## What is expected
Scan the records for the line containing "moved,purple gift,(267 221". From there through the last line, write out each line exactly.

======

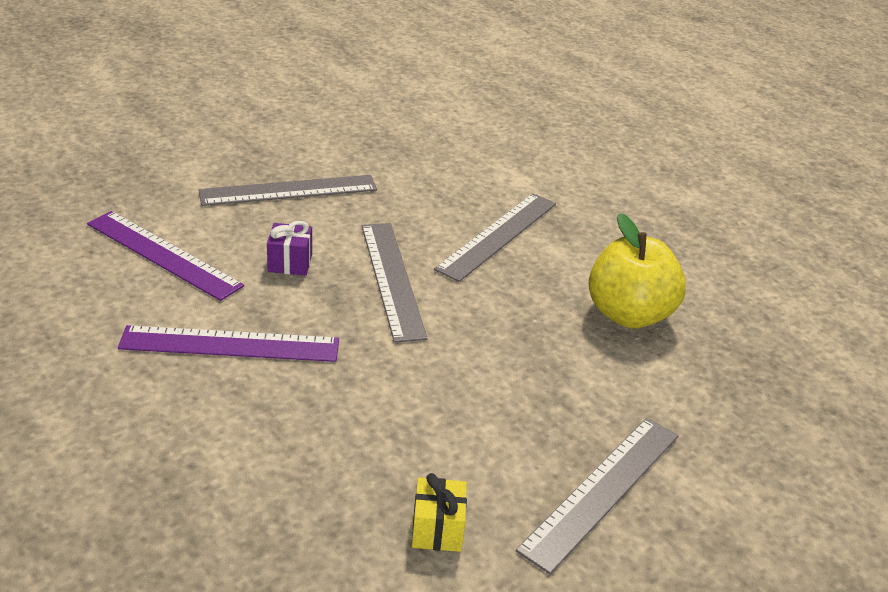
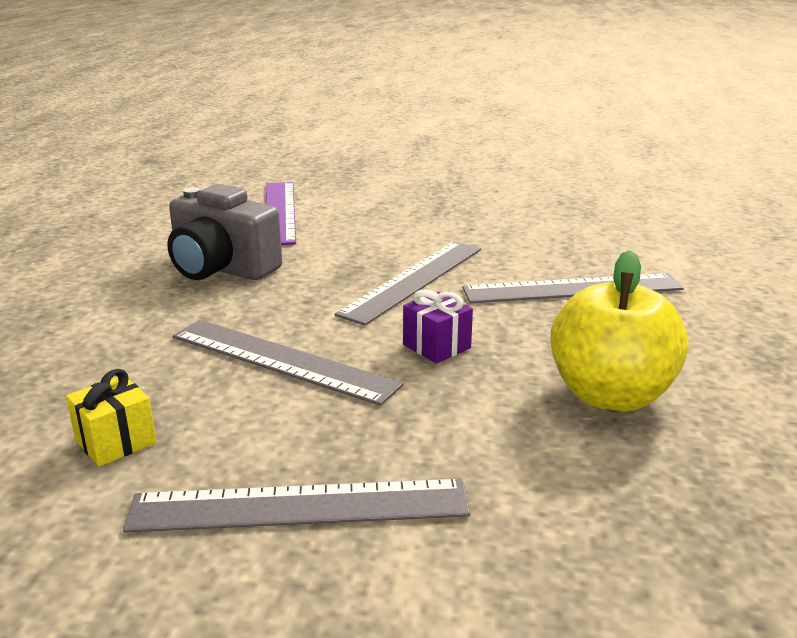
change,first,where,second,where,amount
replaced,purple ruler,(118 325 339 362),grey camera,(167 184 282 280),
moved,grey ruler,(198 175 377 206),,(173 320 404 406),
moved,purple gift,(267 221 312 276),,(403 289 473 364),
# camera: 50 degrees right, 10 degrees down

======

## Problem solution
moved,purple gift,(267 221 312 276),,(403 289 473 364),
# camera: 50 degrees right, 10 degrees down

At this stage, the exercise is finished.